» EXERCISE GOAL
Each record must be copied in full and unchanged; any image it holds is excluded.

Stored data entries
○ ○ ○ ○ ○

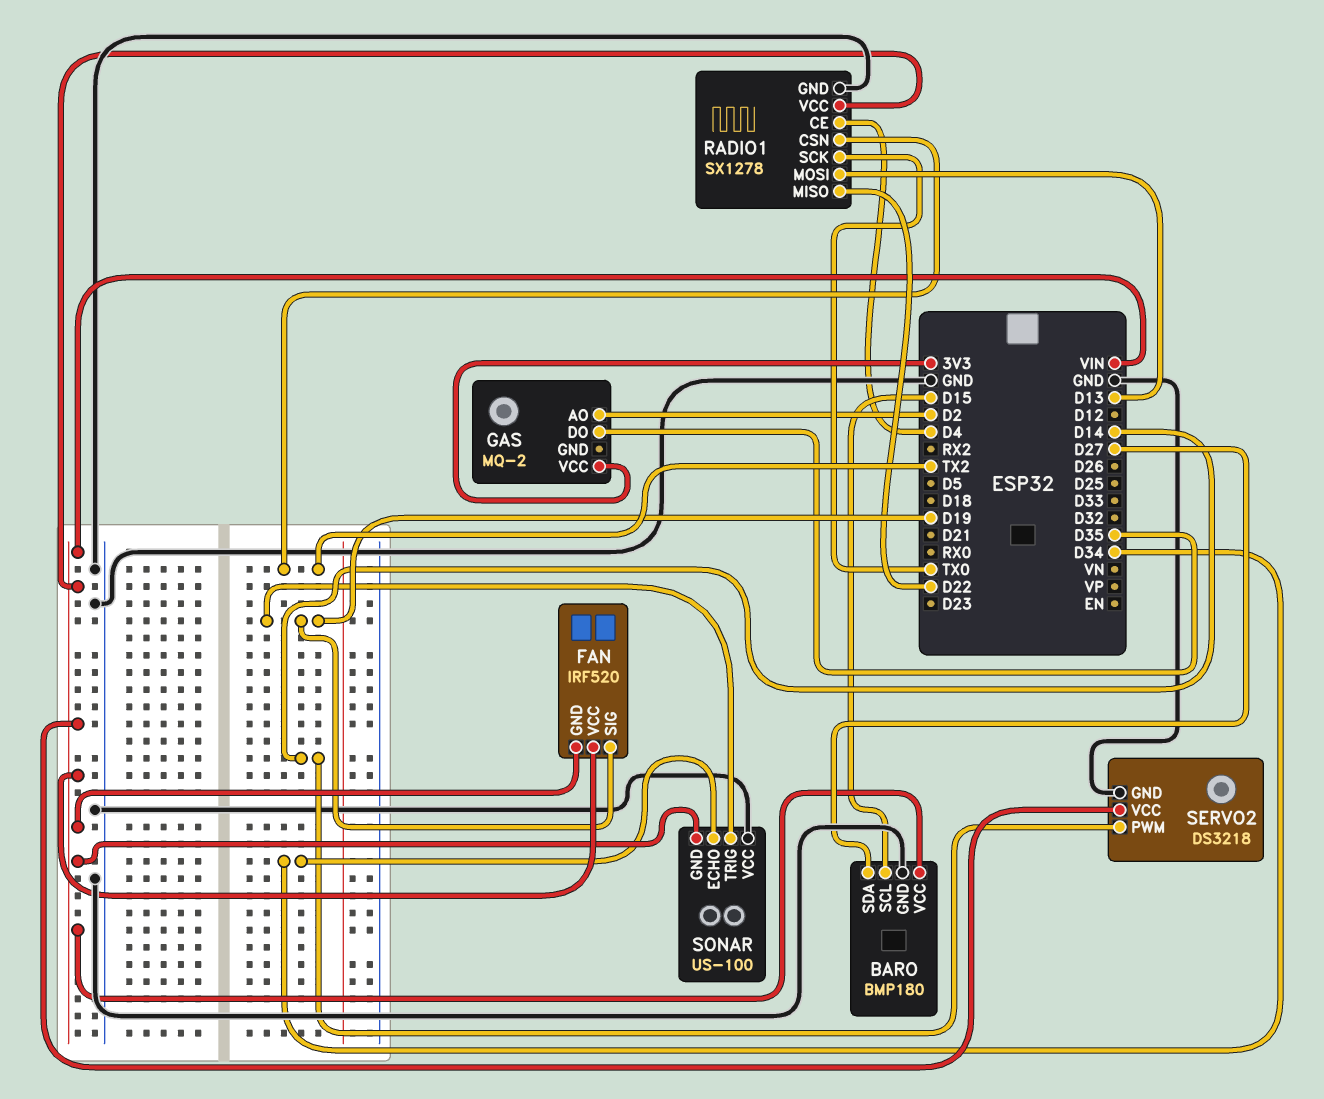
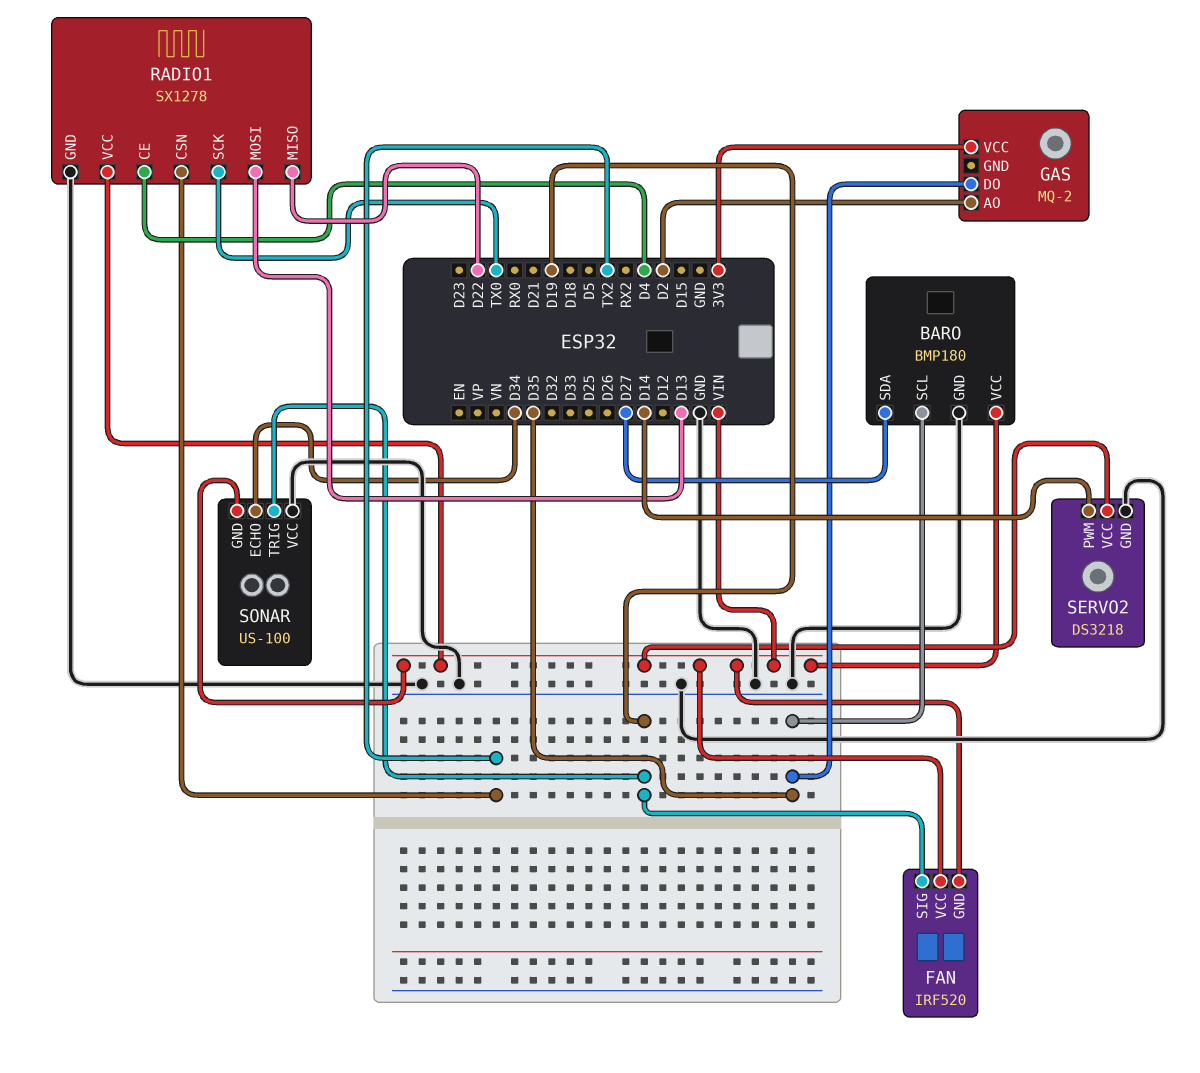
BARO pin SCL: D15 -> D35

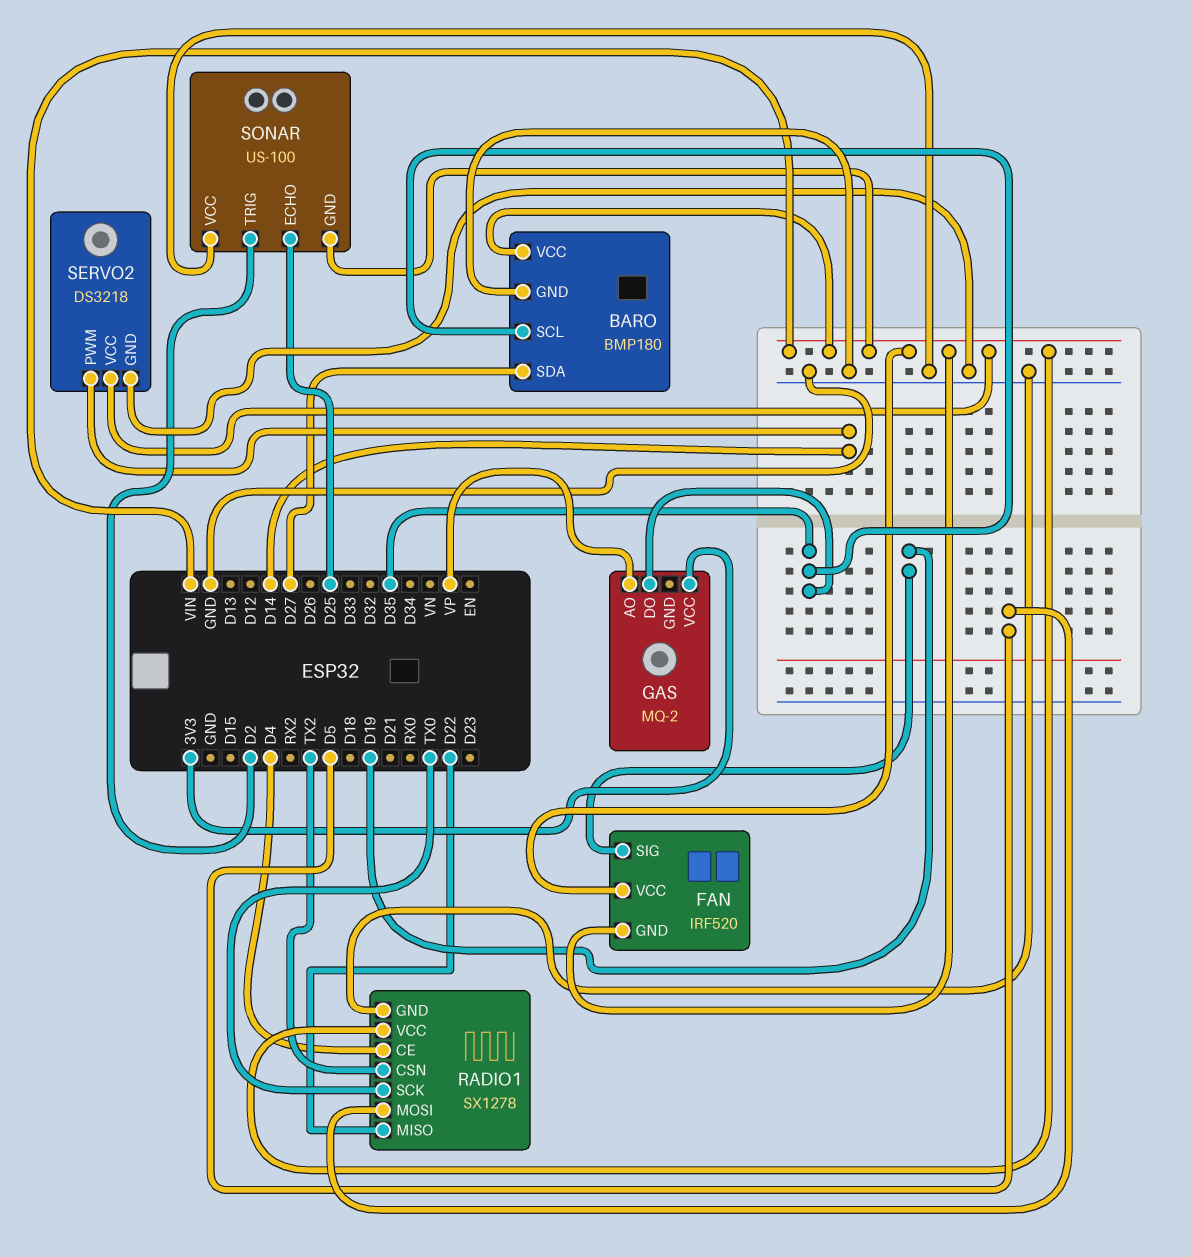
GAS pin AO: D2 -> VP
RADIO1 pin MOSI: D13 -> D5
SONAR pin ECHO: D34 -> D25
SONAR pin TRIG: D19 -> D2

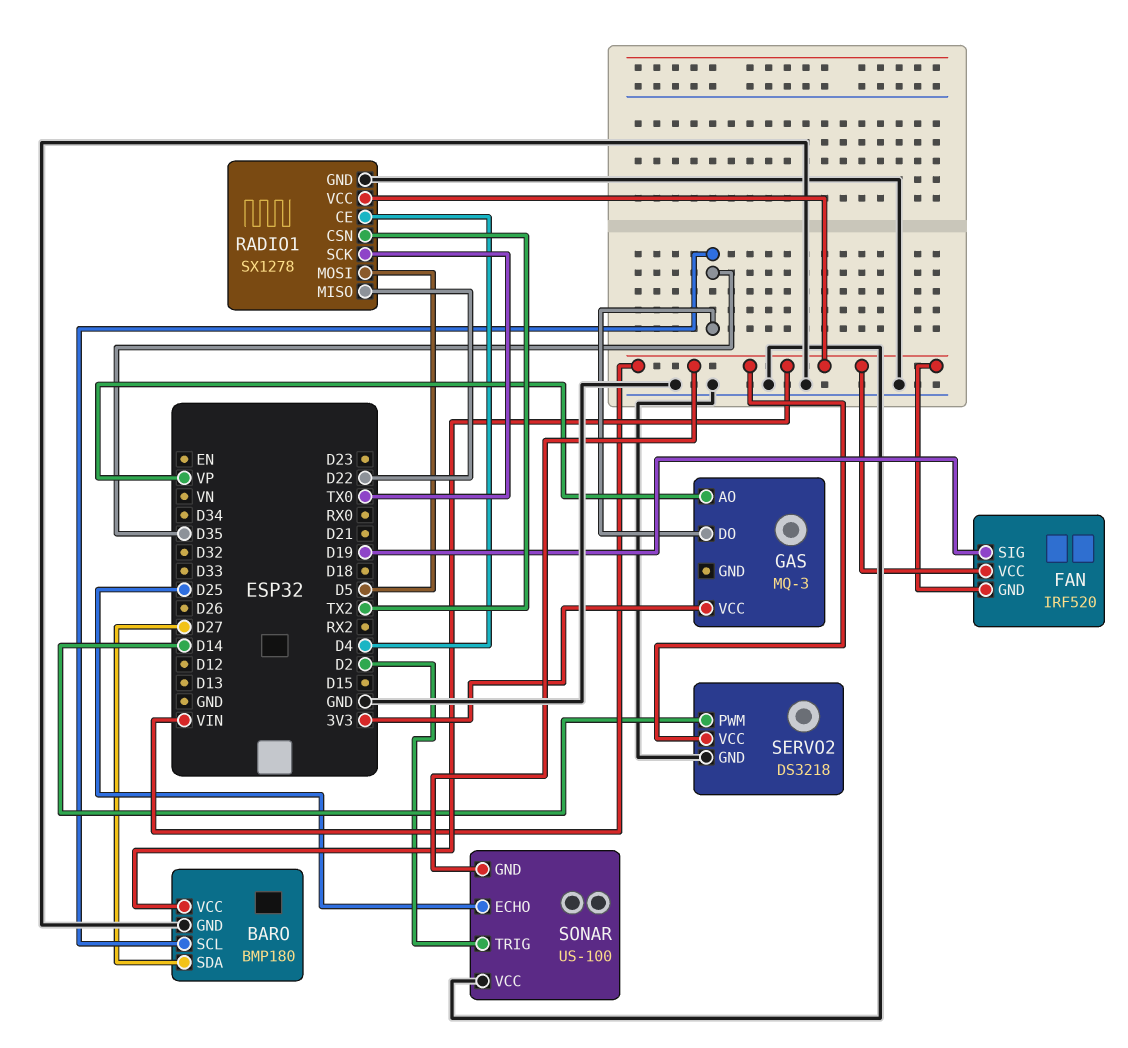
GAS: MQ-2 -> MQ-3

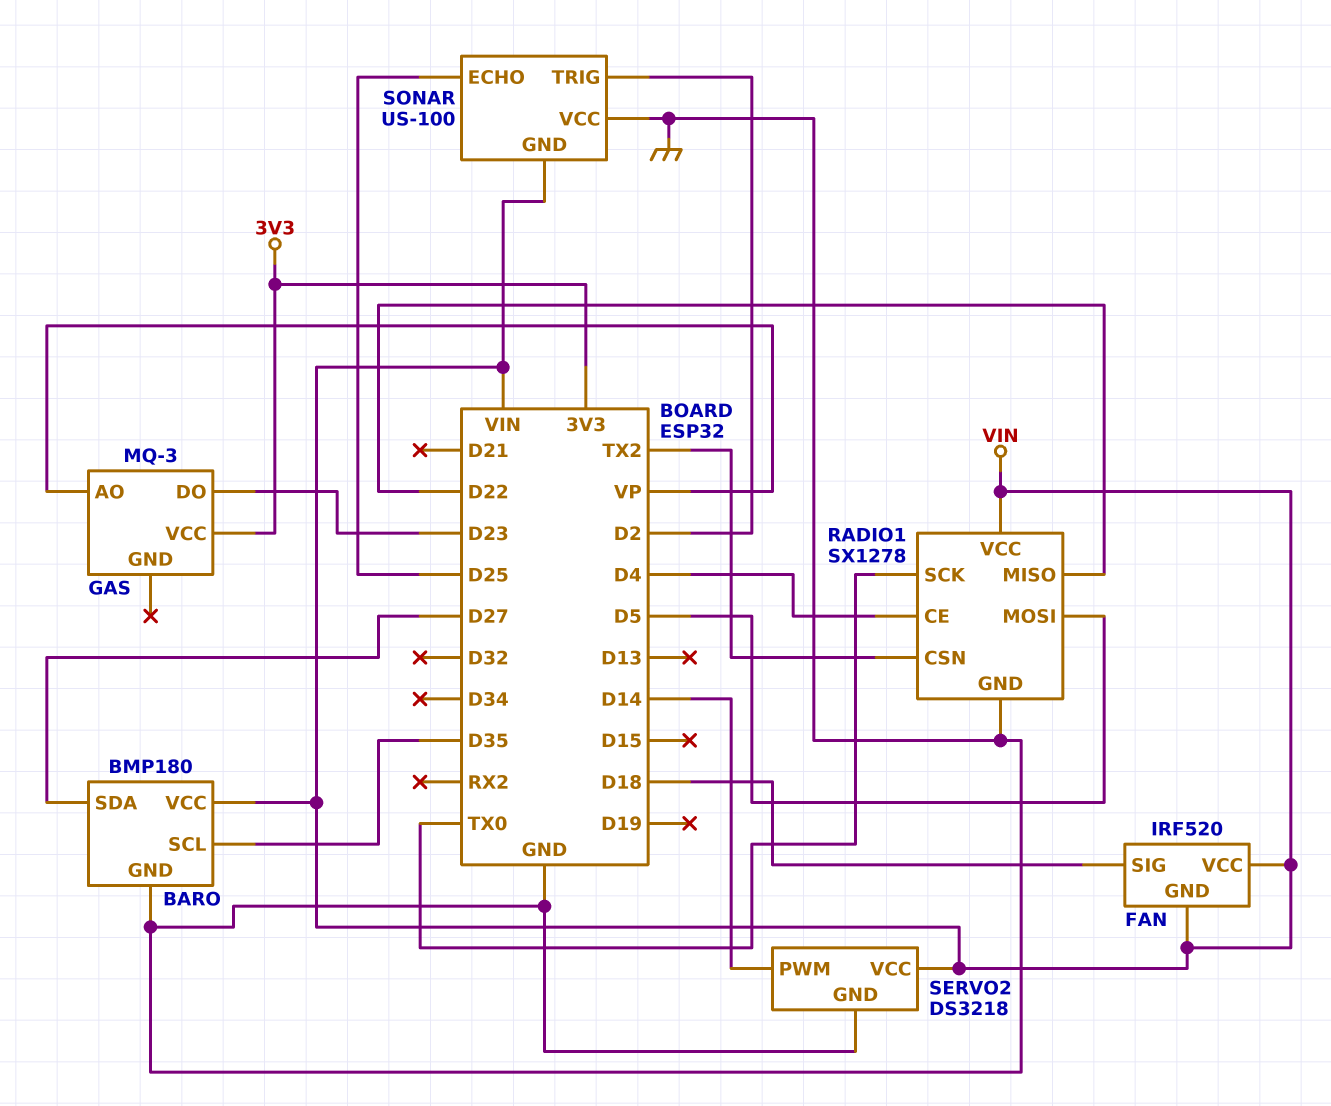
FAN pin SIG: D19 -> D18
GAS pin DO: D35 -> D23

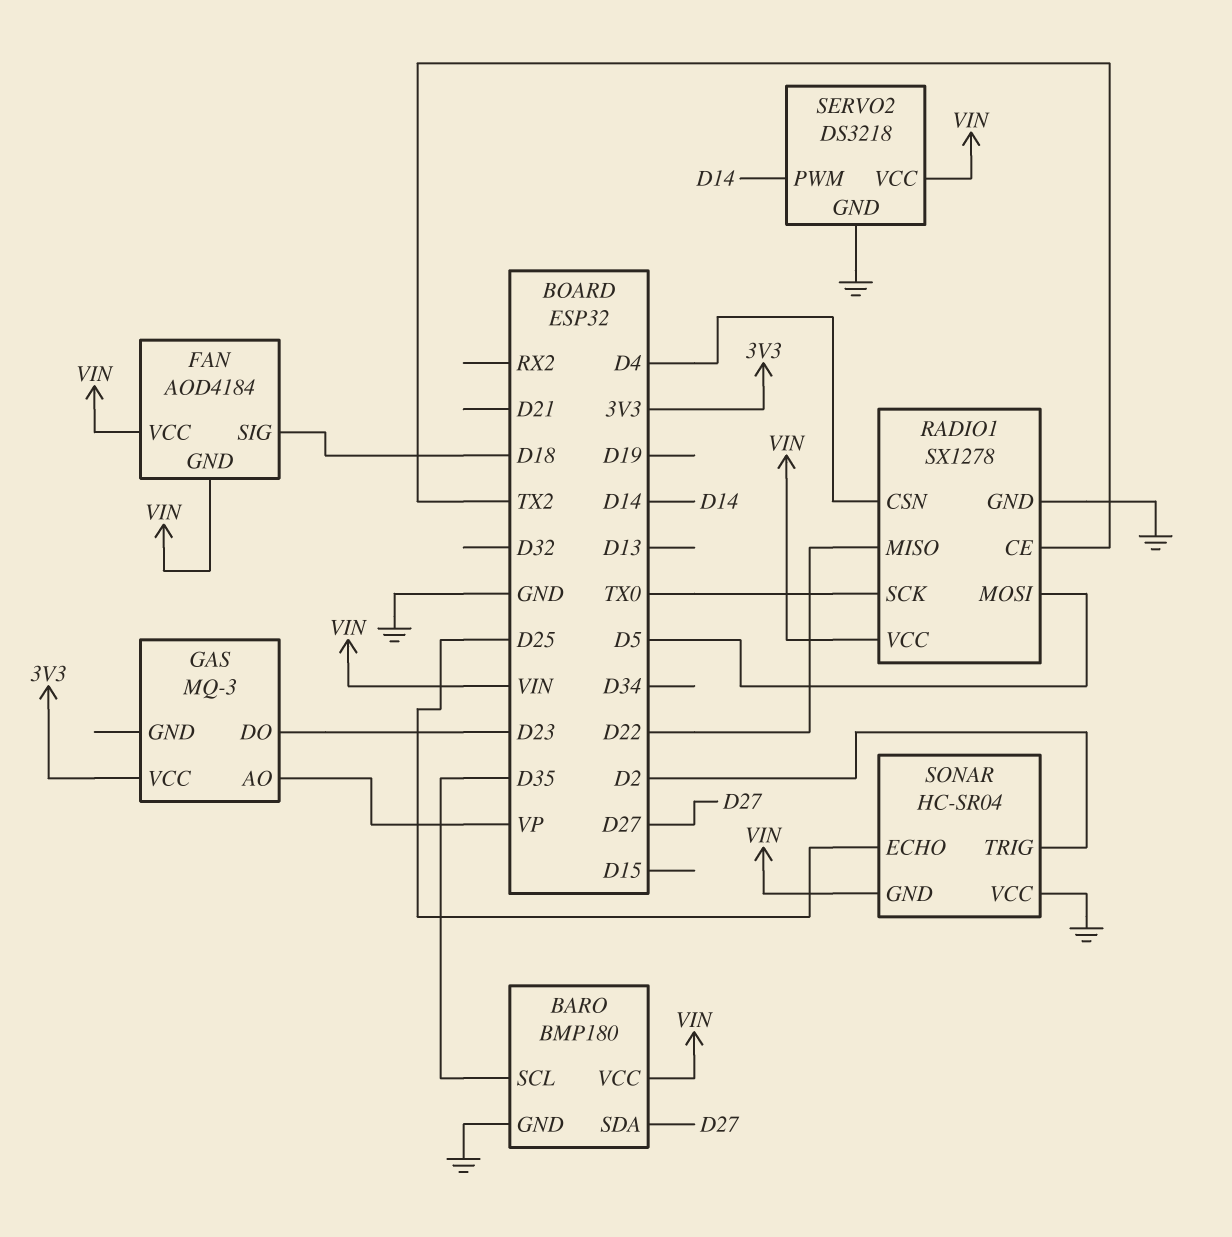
FAN: IRF520 -> AOD4184
RADIO1 pin CE: D4 -> TX2
RADIO1 pin CSN: TX2 -> D4
SONAR: US-100 -> HC-SR04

○ ○ ○ ○ ○

» SOLUTION
BARO pin SCL: D15 -> D35

GAS pin AO: D2 -> VP
RADIO1 pin MOSI: D13 -> D5
SONAR pin ECHO: D34 -> D25
SONAR pin TRIG: D19 -> D2

GAS: MQ-2 -> MQ-3

FAN pin SIG: D19 -> D18
GAS pin DO: D35 -> D23

FAN: IRF520 -> AOD4184
RADIO1 pin CE: D4 -> TX2
RADIO1 pin CSN: TX2 -> D4
SONAR: US-100 -> HC-SR04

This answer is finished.